**PROBLEM DETAILS**
Write out, without any change, the lines in the material below that run from the line with "(567, 99) = (911, 134): green" through the line with "(619, 360) = (869, 428): purple", both included.

**GIVEN DATA**
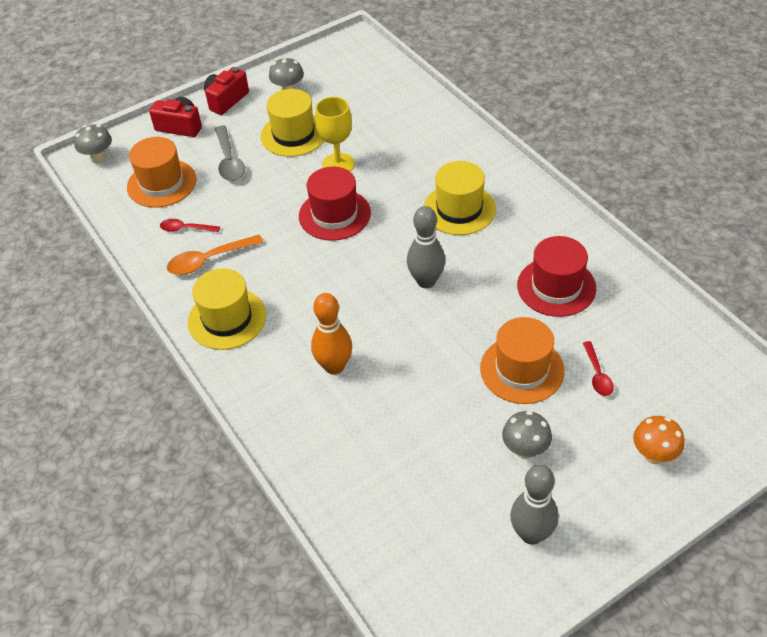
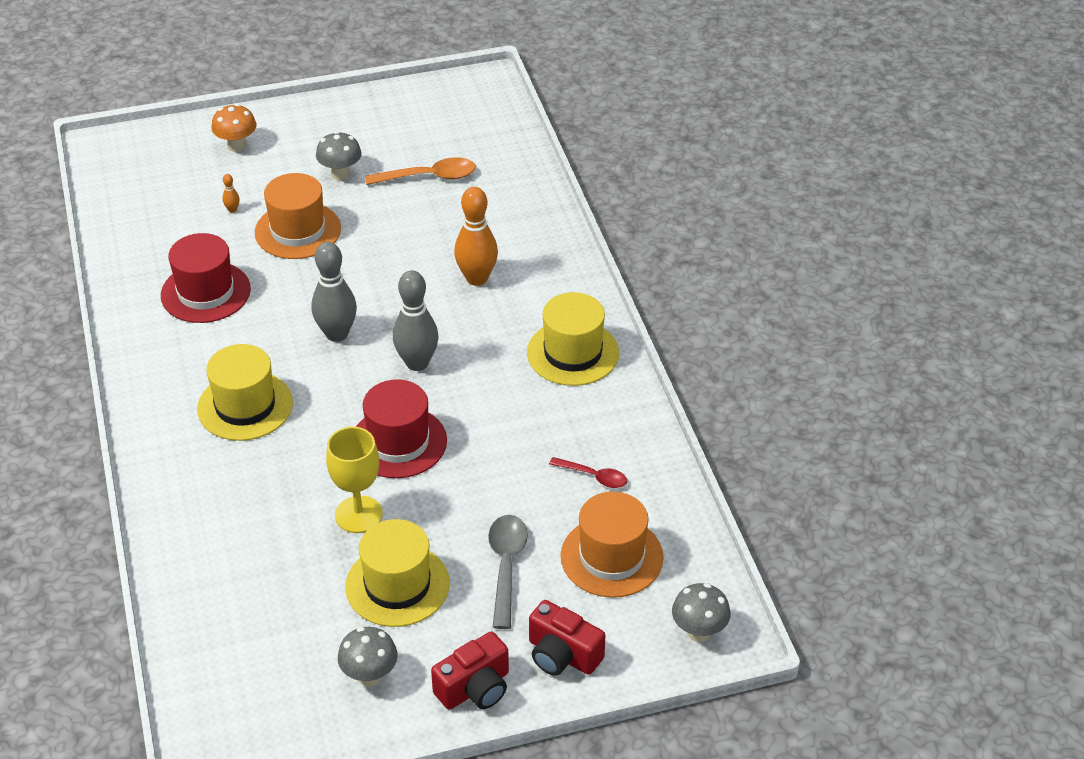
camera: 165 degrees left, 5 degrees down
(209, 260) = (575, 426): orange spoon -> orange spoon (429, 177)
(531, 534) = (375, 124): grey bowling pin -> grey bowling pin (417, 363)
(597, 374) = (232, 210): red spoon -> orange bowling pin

==

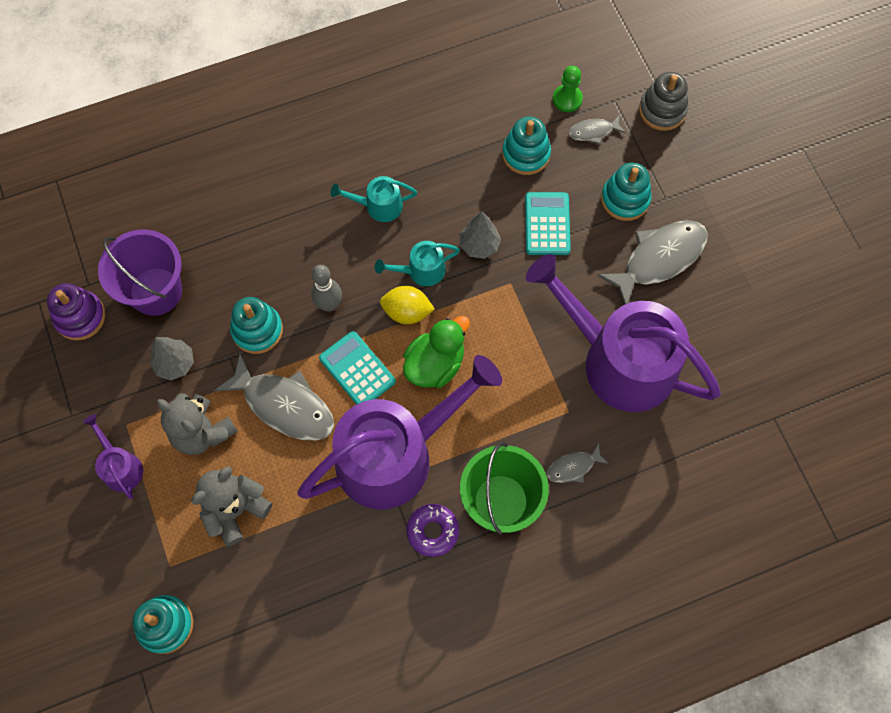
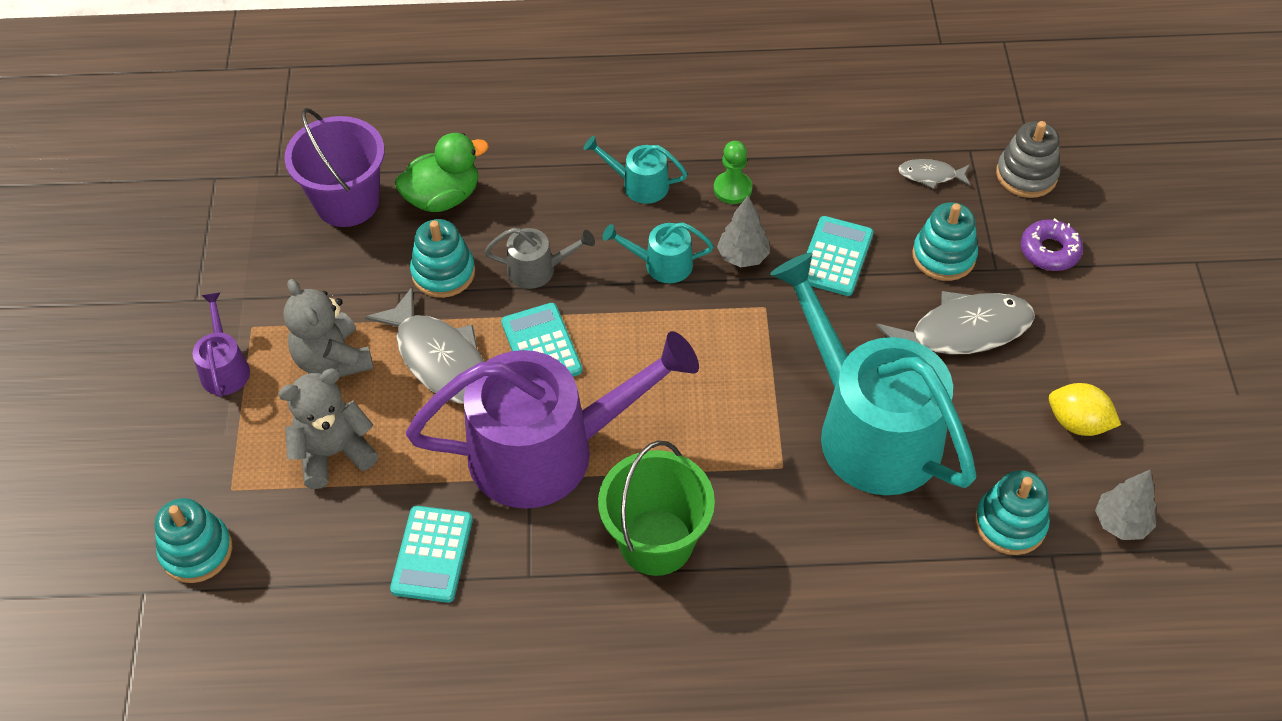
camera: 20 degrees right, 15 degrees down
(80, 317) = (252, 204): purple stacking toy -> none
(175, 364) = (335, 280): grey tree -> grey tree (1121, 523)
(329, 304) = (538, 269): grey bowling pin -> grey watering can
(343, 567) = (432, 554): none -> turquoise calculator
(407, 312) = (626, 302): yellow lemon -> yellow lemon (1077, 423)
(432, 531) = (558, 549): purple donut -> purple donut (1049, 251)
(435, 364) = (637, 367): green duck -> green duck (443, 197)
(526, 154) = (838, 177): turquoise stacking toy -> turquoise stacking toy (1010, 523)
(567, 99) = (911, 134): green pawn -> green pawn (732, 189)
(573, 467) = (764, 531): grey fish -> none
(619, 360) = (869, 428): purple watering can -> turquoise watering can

==

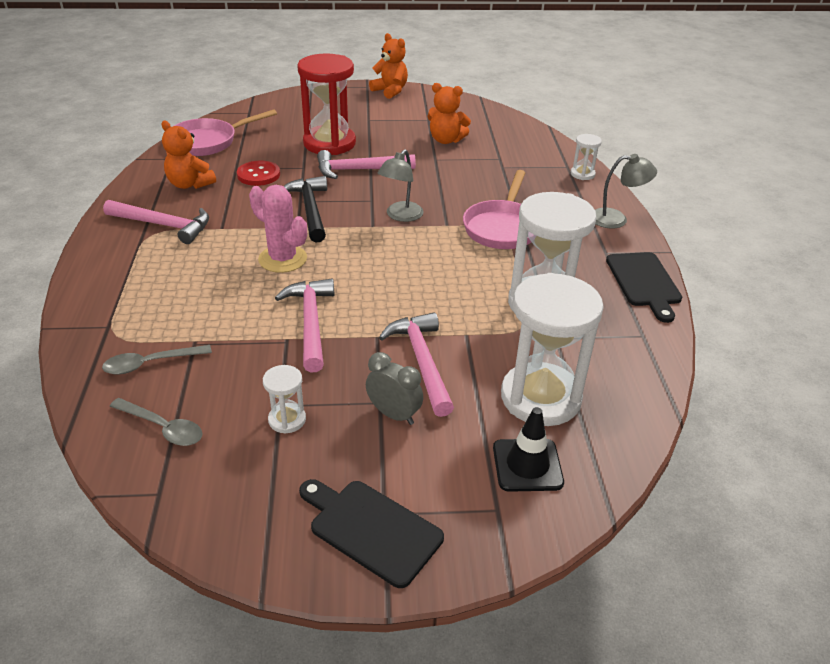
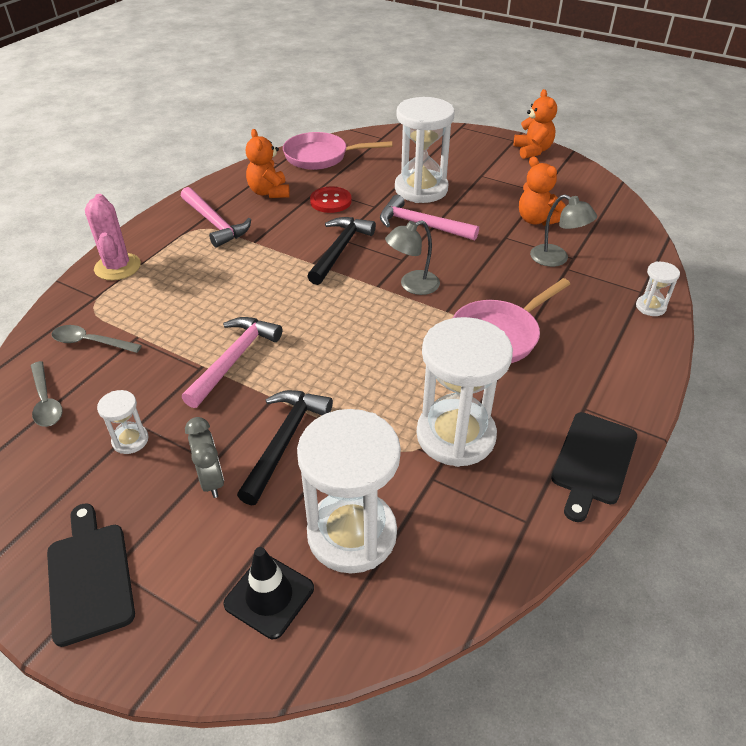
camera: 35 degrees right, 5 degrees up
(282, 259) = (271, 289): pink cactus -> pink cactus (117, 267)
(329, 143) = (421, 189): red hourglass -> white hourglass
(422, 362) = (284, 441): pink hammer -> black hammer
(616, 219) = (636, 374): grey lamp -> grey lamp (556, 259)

**TASK SOLUTION**
(567, 99) = (911, 134): green pawn -> green pawn (732, 189)
(573, 467) = (764, 531): grey fish -> none
(619, 360) = (869, 428): purple watering can -> turquoise watering can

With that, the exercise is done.